PROBLEM DETAILS:
Please output the following records exactly. Leave every image out.

ENTRIES SHOWN:
------------------------------------------------

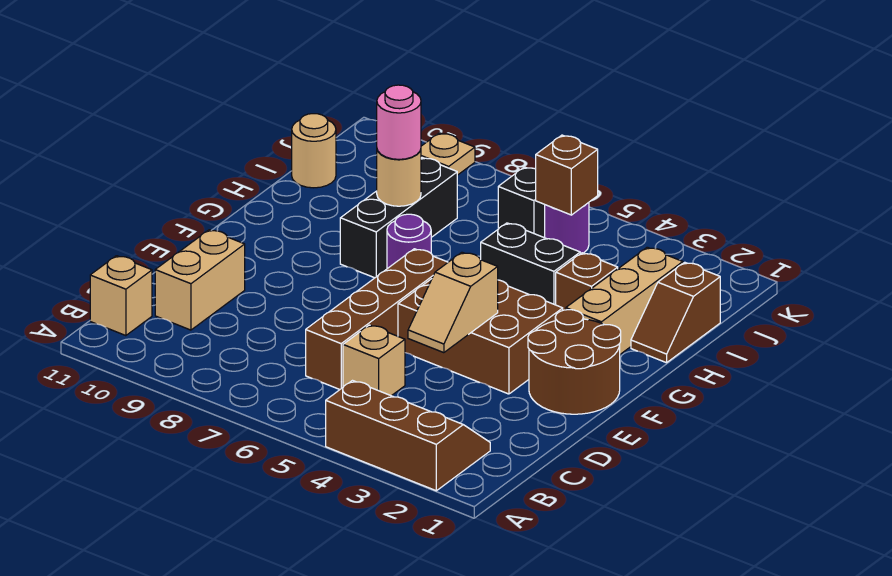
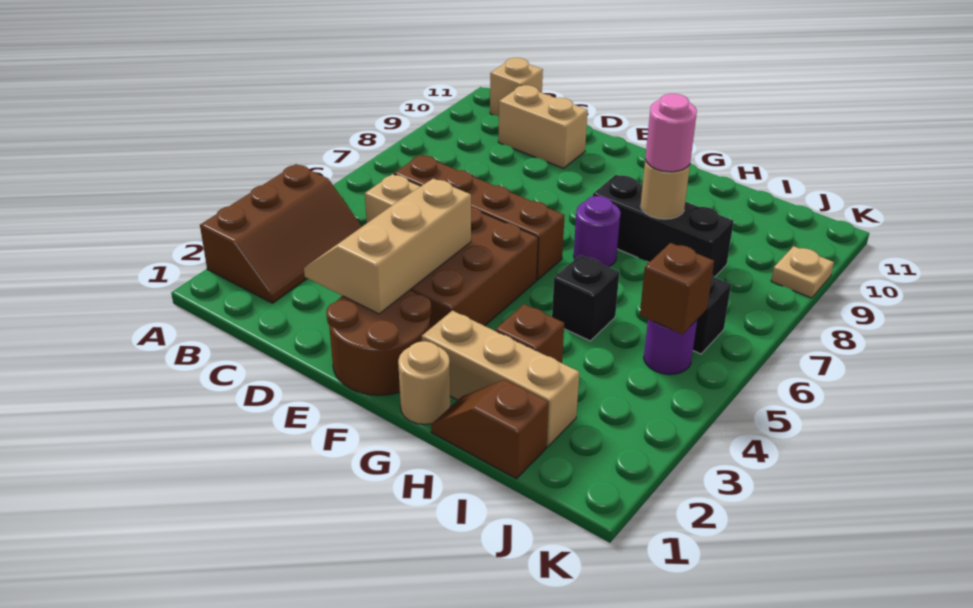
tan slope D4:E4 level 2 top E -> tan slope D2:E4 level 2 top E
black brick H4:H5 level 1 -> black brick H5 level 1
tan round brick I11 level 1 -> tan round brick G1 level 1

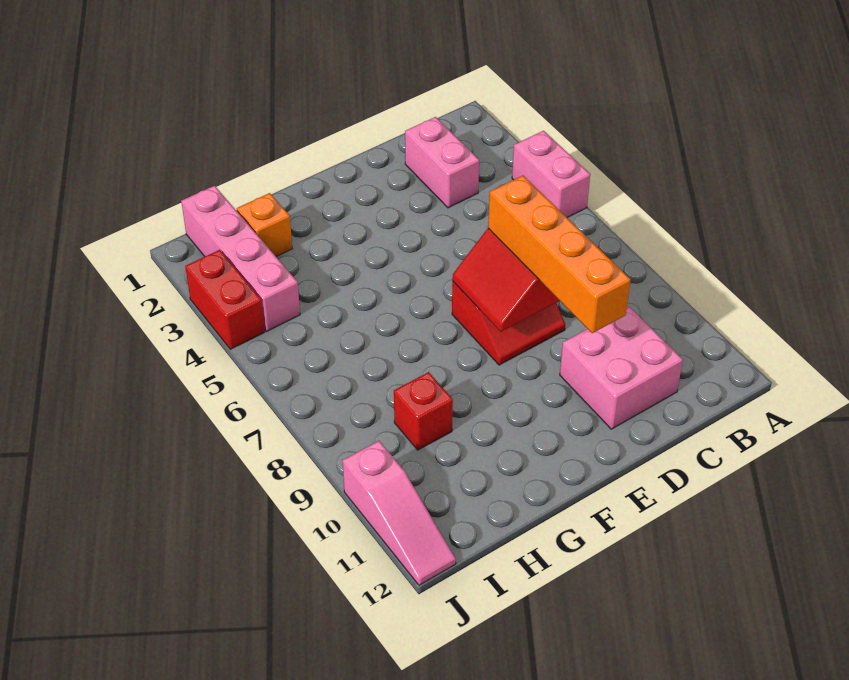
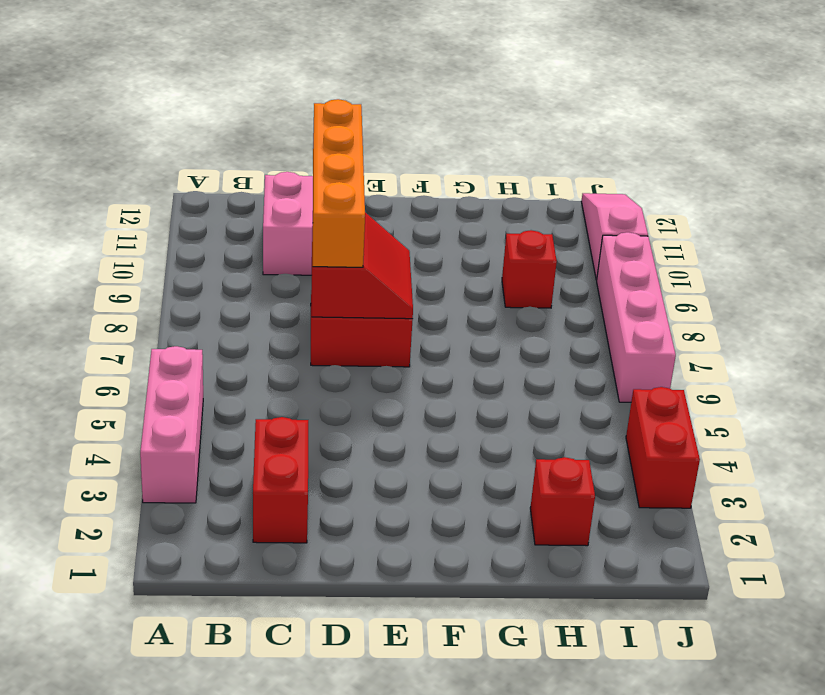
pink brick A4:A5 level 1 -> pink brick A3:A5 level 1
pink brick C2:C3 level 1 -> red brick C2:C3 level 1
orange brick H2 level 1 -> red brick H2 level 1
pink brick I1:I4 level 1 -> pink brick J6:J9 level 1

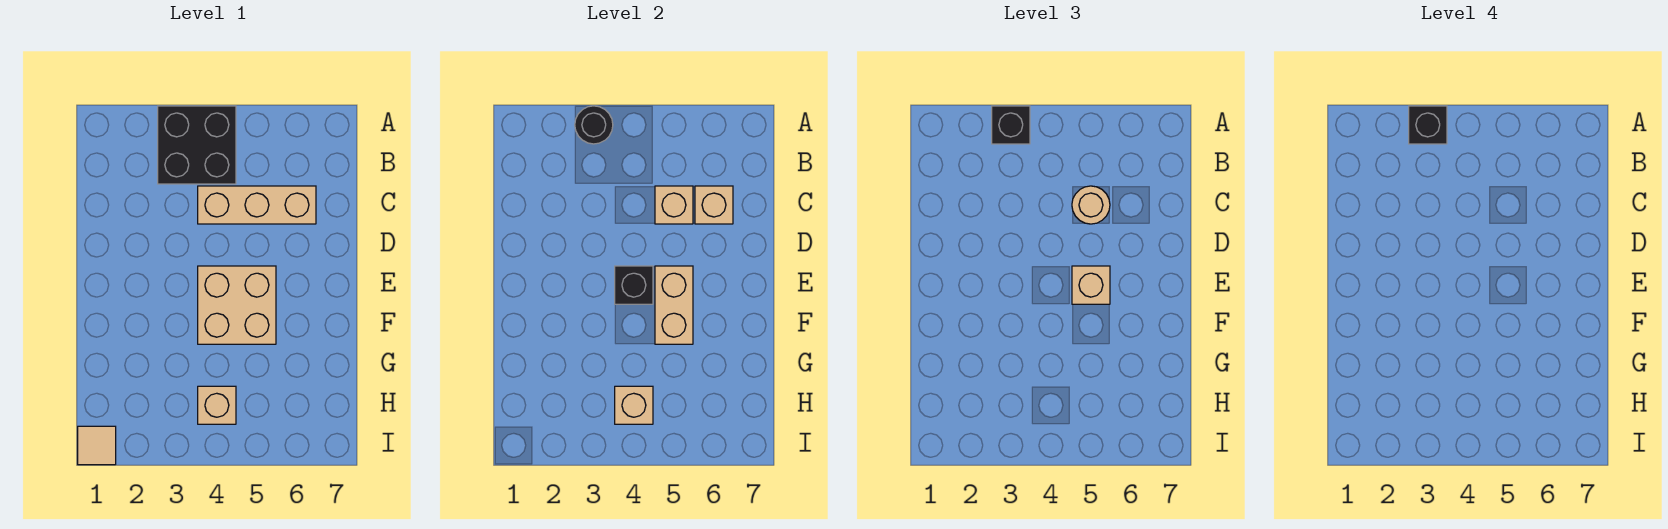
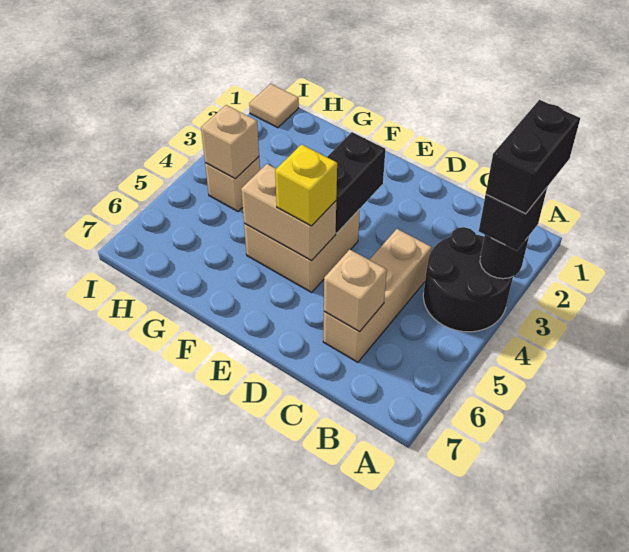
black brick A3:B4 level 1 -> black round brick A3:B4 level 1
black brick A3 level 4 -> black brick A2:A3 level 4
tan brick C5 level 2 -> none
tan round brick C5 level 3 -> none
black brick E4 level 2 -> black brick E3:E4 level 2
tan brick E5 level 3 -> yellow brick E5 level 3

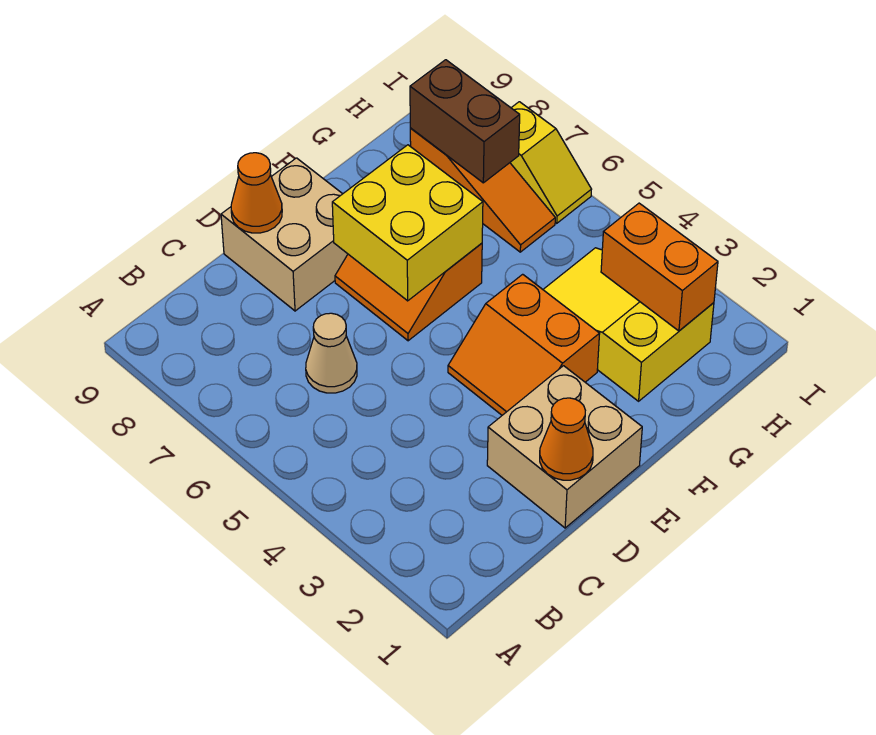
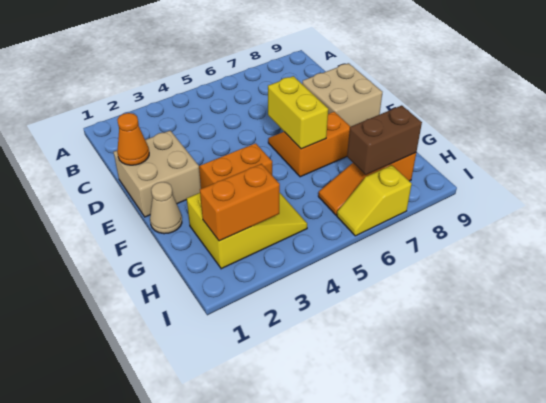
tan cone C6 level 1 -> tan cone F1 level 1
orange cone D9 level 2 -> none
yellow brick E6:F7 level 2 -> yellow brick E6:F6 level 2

------------------------------------------------

SOLVED EXERCISE:
tan slope D4:E4 level 2 top E -> tan slope D2:E4 level 2 top E
black brick H4:H5 level 1 -> black brick H5 level 1
tan round brick I11 level 1 -> tan round brick G1 level 1

pink brick A4:A5 level 1 -> pink brick A3:A5 level 1
pink brick C2:C3 level 1 -> red brick C2:C3 level 1
orange brick H2 level 1 -> red brick H2 level 1
pink brick I1:I4 level 1 -> pink brick J6:J9 level 1

black brick A3:B4 level 1 -> black round brick A3:B4 level 1
black brick A3 level 4 -> black brick A2:A3 level 4
tan brick C5 level 2 -> none
tan round brick C5 level 3 -> none
black brick E4 level 2 -> black brick E3:E4 level 2
tan brick E5 level 3 -> yellow brick E5 level 3

tan cone C6 level 1 -> tan cone F1 level 1
orange cone D9 level 2 -> none
yellow brick E6:F7 level 2 -> yellow brick E6:F6 level 2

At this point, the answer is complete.